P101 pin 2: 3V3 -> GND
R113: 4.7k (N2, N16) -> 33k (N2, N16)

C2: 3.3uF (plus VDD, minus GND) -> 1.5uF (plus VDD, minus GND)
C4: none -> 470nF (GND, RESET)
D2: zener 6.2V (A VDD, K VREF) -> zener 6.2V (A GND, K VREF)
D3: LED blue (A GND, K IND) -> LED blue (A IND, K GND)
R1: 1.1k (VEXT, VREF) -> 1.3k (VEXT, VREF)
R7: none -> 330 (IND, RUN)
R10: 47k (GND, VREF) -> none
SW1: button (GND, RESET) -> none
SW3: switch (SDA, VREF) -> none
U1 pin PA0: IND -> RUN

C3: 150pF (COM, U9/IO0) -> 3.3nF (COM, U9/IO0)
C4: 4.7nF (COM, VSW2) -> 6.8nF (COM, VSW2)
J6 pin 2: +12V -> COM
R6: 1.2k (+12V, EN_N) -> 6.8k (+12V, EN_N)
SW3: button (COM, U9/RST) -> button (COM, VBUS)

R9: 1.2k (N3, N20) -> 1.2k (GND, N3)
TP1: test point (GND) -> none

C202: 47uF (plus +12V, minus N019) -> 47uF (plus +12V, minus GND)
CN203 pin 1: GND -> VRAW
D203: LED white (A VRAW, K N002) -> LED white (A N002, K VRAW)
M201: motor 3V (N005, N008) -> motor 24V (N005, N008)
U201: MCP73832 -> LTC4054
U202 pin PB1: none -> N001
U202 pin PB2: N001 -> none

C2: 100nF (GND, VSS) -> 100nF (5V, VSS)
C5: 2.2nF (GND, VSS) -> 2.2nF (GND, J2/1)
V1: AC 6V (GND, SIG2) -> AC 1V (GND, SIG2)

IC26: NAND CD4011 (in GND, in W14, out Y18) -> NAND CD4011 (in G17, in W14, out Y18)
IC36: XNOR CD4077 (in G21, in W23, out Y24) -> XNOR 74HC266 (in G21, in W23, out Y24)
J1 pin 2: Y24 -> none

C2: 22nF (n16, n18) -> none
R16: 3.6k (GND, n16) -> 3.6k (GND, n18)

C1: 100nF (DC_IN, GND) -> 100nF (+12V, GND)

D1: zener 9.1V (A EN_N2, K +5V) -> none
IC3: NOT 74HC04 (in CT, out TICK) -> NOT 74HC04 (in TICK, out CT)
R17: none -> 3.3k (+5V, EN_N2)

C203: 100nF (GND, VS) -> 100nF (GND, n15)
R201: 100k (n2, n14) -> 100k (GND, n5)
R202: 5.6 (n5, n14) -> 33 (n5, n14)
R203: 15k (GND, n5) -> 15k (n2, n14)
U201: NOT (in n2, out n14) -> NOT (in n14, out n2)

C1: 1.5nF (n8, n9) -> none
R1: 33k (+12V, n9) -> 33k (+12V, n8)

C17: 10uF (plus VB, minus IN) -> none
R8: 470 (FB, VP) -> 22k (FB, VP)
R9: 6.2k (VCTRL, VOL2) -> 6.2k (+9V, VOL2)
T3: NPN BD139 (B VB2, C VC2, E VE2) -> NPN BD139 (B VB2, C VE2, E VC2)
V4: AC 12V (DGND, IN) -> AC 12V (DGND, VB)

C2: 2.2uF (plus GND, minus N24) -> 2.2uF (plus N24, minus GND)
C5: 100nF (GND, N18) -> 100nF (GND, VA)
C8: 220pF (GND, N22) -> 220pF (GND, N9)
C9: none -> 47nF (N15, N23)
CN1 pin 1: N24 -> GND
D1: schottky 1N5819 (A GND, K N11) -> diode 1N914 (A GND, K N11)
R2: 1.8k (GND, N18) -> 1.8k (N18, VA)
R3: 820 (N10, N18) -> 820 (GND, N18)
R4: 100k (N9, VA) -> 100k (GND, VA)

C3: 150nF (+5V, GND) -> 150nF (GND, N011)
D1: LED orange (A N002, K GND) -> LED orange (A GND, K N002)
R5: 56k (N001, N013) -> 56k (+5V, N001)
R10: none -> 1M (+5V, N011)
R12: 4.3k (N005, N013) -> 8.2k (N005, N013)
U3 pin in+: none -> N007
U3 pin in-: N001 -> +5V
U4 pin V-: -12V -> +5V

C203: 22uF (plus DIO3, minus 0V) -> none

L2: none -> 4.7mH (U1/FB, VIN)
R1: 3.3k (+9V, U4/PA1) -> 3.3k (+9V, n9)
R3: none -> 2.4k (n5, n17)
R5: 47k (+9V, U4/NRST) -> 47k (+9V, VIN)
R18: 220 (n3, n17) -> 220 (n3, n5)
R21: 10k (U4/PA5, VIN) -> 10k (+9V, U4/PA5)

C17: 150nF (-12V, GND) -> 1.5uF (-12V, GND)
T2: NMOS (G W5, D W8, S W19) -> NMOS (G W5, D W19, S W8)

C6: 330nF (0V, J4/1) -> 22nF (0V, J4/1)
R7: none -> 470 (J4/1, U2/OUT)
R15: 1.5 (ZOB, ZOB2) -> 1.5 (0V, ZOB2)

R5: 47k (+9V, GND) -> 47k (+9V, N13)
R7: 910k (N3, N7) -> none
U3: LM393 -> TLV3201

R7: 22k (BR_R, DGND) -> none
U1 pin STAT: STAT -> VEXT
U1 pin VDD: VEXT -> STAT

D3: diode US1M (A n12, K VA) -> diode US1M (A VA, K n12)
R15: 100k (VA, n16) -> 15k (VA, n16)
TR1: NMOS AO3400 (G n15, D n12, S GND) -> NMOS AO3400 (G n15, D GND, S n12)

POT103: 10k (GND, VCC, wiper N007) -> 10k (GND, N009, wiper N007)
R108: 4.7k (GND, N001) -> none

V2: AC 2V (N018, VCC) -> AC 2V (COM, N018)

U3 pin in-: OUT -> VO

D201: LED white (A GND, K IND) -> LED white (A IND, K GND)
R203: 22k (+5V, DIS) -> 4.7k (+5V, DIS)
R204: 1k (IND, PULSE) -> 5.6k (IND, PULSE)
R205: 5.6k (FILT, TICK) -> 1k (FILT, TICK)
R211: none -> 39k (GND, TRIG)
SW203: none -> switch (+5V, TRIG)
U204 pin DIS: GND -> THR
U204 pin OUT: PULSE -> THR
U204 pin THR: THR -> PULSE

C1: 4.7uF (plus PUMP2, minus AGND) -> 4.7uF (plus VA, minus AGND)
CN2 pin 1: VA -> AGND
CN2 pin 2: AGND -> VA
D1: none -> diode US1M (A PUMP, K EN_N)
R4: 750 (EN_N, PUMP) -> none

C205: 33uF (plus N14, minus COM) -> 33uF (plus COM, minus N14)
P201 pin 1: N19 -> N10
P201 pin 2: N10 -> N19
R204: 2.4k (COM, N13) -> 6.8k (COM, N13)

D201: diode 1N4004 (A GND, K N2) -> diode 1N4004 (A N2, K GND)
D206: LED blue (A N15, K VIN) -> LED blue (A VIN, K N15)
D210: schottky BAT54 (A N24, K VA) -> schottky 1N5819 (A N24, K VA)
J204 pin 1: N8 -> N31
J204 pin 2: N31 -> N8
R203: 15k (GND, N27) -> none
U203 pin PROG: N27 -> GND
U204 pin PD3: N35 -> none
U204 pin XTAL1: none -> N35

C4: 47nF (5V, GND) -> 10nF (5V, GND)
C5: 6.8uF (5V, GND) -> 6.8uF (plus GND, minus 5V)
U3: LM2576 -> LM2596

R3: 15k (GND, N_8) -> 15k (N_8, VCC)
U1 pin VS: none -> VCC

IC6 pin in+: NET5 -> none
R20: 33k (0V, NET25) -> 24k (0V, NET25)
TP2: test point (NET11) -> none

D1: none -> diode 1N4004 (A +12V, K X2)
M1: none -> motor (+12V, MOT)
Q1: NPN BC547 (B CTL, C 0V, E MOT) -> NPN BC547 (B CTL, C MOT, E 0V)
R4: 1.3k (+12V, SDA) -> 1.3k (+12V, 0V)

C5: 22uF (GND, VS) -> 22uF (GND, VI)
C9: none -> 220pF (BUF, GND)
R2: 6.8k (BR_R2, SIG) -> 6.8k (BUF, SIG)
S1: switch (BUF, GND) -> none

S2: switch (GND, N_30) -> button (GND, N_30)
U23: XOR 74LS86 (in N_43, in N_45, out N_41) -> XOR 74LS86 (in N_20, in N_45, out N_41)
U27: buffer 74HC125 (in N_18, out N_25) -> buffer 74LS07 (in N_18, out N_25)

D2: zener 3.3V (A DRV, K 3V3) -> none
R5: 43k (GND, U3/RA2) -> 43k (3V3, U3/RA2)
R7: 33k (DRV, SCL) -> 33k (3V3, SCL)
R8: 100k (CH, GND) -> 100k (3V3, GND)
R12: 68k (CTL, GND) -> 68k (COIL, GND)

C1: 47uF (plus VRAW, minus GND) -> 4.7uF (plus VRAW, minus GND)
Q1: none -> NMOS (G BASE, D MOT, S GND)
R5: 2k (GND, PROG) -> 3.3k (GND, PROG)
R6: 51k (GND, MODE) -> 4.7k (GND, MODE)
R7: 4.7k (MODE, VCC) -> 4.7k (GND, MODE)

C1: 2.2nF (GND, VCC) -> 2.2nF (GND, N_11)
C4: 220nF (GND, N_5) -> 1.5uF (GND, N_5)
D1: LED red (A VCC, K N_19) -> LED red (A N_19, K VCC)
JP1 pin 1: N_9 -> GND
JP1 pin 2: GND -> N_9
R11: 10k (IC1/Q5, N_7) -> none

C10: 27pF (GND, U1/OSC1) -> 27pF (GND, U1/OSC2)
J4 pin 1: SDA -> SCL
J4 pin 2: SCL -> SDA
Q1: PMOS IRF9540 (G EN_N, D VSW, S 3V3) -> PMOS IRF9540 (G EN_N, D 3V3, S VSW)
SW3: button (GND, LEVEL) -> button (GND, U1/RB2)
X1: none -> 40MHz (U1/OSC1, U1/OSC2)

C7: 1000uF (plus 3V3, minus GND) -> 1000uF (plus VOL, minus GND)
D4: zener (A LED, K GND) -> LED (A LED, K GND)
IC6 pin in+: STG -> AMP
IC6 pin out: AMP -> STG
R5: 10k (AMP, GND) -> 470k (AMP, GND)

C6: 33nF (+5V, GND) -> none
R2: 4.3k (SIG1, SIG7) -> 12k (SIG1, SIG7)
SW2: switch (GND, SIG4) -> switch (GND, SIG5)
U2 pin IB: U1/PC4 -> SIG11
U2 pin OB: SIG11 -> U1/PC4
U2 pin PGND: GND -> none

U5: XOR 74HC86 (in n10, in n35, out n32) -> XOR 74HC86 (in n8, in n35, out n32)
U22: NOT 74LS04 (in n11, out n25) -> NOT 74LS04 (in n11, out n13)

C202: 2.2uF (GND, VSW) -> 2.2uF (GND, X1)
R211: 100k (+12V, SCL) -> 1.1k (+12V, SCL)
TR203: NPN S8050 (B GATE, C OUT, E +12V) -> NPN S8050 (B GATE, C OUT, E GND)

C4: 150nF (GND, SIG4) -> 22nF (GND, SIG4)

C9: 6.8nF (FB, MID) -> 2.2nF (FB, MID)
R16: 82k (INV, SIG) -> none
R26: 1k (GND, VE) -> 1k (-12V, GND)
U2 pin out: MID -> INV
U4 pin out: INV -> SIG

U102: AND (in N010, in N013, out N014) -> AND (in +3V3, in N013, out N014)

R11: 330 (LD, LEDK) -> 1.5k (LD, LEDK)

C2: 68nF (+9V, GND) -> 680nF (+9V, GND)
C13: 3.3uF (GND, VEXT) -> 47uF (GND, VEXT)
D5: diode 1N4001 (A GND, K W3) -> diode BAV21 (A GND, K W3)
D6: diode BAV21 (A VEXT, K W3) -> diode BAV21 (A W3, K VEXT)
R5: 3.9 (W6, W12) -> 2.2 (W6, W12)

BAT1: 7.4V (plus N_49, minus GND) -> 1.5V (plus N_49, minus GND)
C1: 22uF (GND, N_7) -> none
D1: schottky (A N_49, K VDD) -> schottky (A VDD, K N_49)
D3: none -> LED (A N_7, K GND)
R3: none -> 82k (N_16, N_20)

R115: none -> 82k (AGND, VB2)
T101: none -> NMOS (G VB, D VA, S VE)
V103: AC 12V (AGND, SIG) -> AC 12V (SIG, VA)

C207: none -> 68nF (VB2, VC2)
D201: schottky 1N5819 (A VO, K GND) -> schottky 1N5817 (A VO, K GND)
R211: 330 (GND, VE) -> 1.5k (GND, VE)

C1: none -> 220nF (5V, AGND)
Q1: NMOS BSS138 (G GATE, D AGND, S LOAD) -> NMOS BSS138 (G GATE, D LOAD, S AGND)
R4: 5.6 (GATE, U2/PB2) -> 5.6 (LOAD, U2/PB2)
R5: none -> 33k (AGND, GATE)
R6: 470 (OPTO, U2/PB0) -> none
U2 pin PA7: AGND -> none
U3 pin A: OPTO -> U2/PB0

■ GOAL OF THE EXERCISE ■
From the entries above, print the lines beginning at the one with "R7: none -> 330 (IND, RUN)" and stopping after the one with "J1 pin 2: Y24 -> none", exactly as written and with nothing else.

■ EXERCISE ANSWER ■
R7: none -> 330 (IND, RUN)
R10: 47k (GND, VREF) -> none
SW1: button (GND, RESET) -> none
SW3: switch (SDA, VREF) -> none
U1 pin PA0: IND -> RUN

C3: 150pF (COM, U9/IO0) -> 3.3nF (COM, U9/IO0)
C4: 4.7nF (COM, VSW2) -> 6.8nF (COM, VSW2)
J6 pin 2: +12V -> COM
R6: 1.2k (+12V, EN_N) -> 6.8k (+12V, EN_N)
SW3: button (COM, U9/RST) -> button (COM, VBUS)

R9: 1.2k (N3, N20) -> 1.2k (GND, N3)
TP1: test point (GND) -> none

C202: 47uF (plus +12V, minus N019) -> 47uF (plus +12V, minus GND)
CN203 pin 1: GND -> VRAW
D203: LED white (A VRAW, K N002) -> LED white (A N002, K VRAW)
M201: motor 3V (N005, N008) -> motor 24V (N005, N008)
U201: MCP73832 -> LTC4054
U202 pin PB1: none -> N001
U202 pin PB2: N001 -> none

C2: 100nF (GND, VSS) -> 100nF (5V, VSS)
C5: 2.2nF (GND, VSS) -> 2.2nF (GND, J2/1)
V1: AC 6V (GND, SIG2) -> AC 1V (GND, SIG2)

IC26: NAND CD4011 (in GND, in W14, out Y18) -> NAND CD4011 (in G17, in W14, out Y18)
IC36: XNOR CD4077 (in G21, in W23, out Y24) -> XNOR 74HC266 (in G21, in W23, out Y24)
J1 pin 2: Y24 -> none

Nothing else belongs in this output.